*** ENTRIES SHOWN ***
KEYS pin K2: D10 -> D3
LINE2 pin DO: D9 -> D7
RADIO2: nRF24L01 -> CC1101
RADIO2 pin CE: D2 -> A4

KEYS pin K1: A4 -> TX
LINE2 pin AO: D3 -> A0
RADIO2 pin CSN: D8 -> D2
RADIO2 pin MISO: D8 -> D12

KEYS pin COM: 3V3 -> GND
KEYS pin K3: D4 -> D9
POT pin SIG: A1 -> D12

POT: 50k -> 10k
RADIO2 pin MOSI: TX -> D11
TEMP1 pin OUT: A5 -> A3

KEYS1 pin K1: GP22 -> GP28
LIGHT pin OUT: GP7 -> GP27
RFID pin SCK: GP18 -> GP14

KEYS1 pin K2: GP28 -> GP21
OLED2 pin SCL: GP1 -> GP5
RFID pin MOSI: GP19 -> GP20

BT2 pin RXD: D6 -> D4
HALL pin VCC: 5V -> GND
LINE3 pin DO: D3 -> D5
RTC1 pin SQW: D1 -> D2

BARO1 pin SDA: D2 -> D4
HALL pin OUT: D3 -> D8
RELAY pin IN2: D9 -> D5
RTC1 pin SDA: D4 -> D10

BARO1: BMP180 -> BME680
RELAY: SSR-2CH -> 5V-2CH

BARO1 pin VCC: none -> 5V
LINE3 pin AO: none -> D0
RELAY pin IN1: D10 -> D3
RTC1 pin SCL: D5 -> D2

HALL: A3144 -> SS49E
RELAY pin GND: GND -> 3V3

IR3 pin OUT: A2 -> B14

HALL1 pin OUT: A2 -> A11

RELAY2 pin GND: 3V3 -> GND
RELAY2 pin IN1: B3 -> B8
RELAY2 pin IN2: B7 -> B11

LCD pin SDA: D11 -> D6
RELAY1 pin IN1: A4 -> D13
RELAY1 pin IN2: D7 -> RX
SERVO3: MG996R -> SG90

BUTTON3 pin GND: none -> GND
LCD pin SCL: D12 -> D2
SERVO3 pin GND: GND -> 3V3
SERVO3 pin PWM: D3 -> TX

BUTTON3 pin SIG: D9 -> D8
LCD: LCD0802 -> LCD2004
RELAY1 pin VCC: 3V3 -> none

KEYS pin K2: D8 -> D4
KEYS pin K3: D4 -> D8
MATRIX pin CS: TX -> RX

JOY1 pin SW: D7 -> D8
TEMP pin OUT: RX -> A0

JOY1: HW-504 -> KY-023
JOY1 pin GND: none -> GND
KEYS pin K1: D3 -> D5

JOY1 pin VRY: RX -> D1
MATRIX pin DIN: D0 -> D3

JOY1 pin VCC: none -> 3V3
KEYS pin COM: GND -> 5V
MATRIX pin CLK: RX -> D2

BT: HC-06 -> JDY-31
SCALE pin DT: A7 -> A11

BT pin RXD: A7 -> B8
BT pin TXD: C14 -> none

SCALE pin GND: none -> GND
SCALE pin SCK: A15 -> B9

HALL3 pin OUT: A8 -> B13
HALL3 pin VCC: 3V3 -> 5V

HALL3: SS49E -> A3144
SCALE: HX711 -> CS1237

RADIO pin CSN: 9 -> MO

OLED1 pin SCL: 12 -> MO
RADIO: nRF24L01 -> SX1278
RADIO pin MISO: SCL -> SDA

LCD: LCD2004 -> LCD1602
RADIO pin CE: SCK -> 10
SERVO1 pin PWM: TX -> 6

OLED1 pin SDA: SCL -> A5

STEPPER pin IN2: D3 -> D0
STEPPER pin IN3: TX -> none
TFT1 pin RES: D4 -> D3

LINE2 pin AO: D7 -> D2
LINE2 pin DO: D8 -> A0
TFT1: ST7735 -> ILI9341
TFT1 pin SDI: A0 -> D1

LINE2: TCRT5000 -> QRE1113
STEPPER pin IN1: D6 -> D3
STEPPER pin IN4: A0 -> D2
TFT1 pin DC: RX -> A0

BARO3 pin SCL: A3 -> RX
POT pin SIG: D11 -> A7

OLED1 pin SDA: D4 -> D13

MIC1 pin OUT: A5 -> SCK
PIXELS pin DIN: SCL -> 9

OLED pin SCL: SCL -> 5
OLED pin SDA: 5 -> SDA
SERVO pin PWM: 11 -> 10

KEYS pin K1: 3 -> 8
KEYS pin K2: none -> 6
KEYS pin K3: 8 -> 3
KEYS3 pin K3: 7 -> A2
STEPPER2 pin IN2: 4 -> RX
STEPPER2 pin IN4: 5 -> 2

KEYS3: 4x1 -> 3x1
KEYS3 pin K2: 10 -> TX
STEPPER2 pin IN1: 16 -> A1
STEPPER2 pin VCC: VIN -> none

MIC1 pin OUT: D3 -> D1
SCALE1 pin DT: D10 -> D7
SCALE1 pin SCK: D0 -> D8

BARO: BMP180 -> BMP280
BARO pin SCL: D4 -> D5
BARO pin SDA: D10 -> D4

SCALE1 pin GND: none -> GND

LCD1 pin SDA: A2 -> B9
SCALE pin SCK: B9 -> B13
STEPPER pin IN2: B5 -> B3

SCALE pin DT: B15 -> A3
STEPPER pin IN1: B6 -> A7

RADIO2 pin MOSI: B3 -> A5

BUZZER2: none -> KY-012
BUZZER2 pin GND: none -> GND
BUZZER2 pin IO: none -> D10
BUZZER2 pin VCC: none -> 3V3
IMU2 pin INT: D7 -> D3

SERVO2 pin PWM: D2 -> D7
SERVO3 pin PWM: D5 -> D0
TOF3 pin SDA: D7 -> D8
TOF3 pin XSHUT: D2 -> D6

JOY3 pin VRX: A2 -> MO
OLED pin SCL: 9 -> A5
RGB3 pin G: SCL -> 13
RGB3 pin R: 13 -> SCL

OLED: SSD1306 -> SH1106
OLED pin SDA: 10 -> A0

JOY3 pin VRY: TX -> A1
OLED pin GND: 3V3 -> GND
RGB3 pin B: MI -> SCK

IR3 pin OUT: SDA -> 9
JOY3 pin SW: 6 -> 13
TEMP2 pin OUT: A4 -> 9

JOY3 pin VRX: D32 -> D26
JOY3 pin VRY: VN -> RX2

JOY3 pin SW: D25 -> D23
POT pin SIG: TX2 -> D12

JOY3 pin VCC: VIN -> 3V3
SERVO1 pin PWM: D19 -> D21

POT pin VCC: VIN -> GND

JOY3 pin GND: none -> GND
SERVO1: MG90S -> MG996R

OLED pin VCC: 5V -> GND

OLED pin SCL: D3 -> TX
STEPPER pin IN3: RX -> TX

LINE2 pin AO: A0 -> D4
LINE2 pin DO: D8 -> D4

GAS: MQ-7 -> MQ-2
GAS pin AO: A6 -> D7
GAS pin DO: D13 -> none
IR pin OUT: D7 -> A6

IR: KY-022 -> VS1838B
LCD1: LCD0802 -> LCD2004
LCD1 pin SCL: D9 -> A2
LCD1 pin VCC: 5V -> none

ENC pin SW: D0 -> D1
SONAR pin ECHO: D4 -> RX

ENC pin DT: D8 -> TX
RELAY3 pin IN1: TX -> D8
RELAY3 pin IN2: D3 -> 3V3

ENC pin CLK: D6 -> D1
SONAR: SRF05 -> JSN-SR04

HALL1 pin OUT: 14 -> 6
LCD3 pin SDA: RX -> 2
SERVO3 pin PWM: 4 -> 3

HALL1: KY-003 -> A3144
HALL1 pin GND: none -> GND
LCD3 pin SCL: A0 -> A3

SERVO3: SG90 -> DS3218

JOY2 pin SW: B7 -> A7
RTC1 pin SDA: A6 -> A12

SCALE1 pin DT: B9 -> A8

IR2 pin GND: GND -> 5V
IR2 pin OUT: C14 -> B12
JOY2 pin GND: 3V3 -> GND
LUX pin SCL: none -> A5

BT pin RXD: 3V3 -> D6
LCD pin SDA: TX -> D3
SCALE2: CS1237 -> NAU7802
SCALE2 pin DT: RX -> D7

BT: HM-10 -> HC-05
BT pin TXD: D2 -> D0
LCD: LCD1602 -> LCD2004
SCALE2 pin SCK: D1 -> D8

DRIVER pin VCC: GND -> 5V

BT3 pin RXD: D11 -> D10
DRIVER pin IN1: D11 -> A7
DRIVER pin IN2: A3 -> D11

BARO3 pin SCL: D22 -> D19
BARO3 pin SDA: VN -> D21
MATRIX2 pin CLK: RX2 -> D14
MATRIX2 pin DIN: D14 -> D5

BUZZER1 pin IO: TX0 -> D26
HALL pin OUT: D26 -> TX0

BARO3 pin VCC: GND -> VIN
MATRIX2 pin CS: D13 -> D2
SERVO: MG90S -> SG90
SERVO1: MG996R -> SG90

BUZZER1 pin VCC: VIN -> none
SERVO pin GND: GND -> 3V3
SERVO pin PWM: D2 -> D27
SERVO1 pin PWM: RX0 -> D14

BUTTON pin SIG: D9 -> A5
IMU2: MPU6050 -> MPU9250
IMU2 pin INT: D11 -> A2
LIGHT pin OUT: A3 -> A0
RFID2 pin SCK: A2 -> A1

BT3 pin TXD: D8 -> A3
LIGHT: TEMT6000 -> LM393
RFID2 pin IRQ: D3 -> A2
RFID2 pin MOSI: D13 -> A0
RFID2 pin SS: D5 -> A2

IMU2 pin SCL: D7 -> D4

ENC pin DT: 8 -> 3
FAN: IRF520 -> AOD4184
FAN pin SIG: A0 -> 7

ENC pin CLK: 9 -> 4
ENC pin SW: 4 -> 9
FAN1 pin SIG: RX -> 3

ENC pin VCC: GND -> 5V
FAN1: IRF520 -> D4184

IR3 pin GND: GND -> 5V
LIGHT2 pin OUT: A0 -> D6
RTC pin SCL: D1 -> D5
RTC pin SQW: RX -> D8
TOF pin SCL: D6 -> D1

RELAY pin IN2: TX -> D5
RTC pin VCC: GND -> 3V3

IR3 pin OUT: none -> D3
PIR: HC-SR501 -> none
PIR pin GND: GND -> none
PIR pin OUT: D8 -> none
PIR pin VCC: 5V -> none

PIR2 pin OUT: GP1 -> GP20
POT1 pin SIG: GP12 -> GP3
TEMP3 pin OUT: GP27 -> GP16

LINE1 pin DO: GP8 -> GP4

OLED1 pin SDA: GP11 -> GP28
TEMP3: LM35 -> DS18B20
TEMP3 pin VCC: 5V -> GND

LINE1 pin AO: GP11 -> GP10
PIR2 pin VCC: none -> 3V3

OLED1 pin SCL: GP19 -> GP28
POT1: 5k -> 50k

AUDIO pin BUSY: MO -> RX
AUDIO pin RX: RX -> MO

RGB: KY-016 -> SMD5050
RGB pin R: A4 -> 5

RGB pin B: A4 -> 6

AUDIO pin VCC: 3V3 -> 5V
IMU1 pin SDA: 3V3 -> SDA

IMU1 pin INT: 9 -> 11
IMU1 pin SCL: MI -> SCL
*** End of ENTRIES SHOWN ***
The lines above from the one with "SERVO pin PWM: 11 -> 10" through the one with "OLED pin SDA: 10 -> A0" are to be duplicated exactly, ends included, with nothing added.

SERVO pin PWM: 11 -> 10

KEYS pin K1: 3 -> 8
KEYS pin K2: none -> 6
KEYS pin K3: 8 -> 3
KEYS3 pin K3: 7 -> A2
STEPPER2 pin IN2: 4 -> RX
STEPPER2 pin IN4: 5 -> 2

KEYS3: 4x1 -> 3x1
KEYS3 pin K2: 10 -> TX
STEPPER2 pin IN1: 16 -> A1
STEPPER2 pin VCC: VIN -> none

MIC1 pin OUT: D3 -> D1
SCALE1 pin DT: D10 -> D7
SCALE1 pin SCK: D0 -> D8

BARO: BMP180 -> BMP280
BARO pin SCL: D4 -> D5
BARO pin SDA: D10 -> D4

SCALE1 pin GND: none -> GND

LCD1 pin SDA: A2 -> B9
SCALE pin SCK: B9 -> B13
STEPPER pin IN2: B5 -> B3

SCALE pin DT: B15 -> A3
STEPPER pin IN1: B6 -> A7

RADIO2 pin MOSI: B3 -> A5

BUZZER2: none -> KY-012
BUZZER2 pin GND: none -> GND
BUZZER2 pin IO: none -> D10
BUZZER2 pin VCC: none -> 3V3
IMU2 pin INT: D7 -> D3

SERVO2 pin PWM: D2 -> D7
SERVO3 pin PWM: D5 -> D0
TOF3 pin SDA: D7 -> D8
TOF3 pin XSHUT: D2 -> D6

JOY3 pin VRX: A2 -> MO
OLED pin SCL: 9 -> A5
RGB3 pin G: SCL -> 13
RGB3 pin R: 13 -> SCL

OLED: SSD1306 -> SH1106
OLED pin SDA: 10 -> A0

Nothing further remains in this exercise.